GIVEN DATA:
───

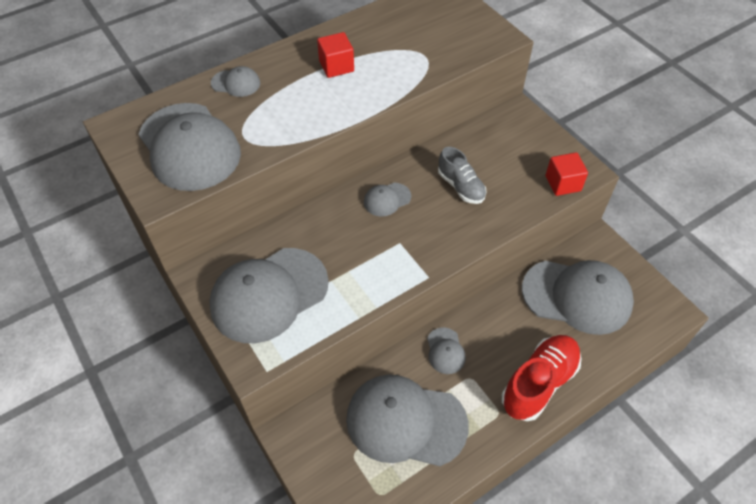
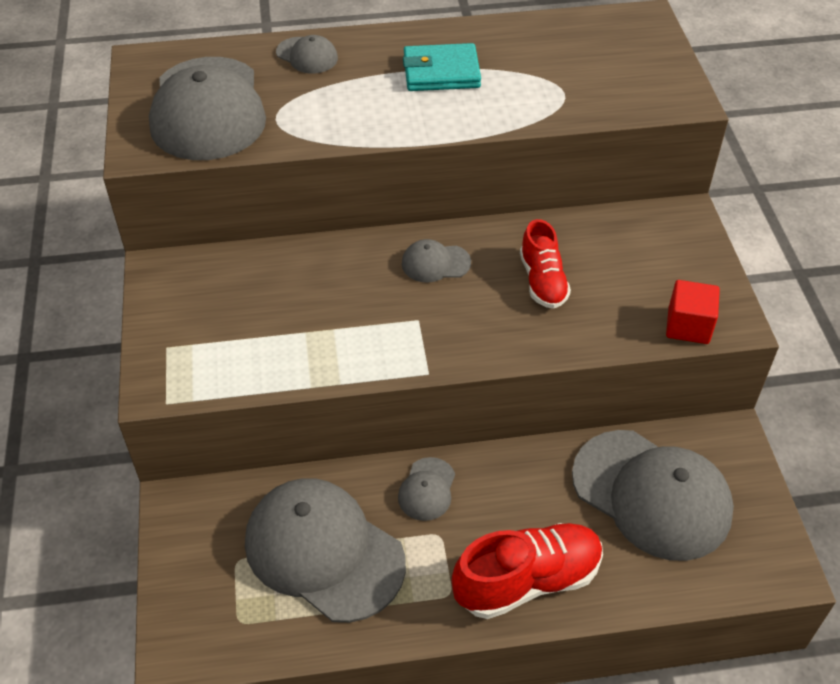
camera: 25 degrees right, 5 degrees down
(269, 295) = (222, 320): grey cap -> none
(336, 66) = (441, 72): red cube -> turquoise wallet
(461, 186) = (542, 281): grey shoe -> red shoe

───

WHAT IS BEING ASKED: For the material, state how many lines include the string "grey"; the answer is that number alone.

THE COMPLETED TASK: 2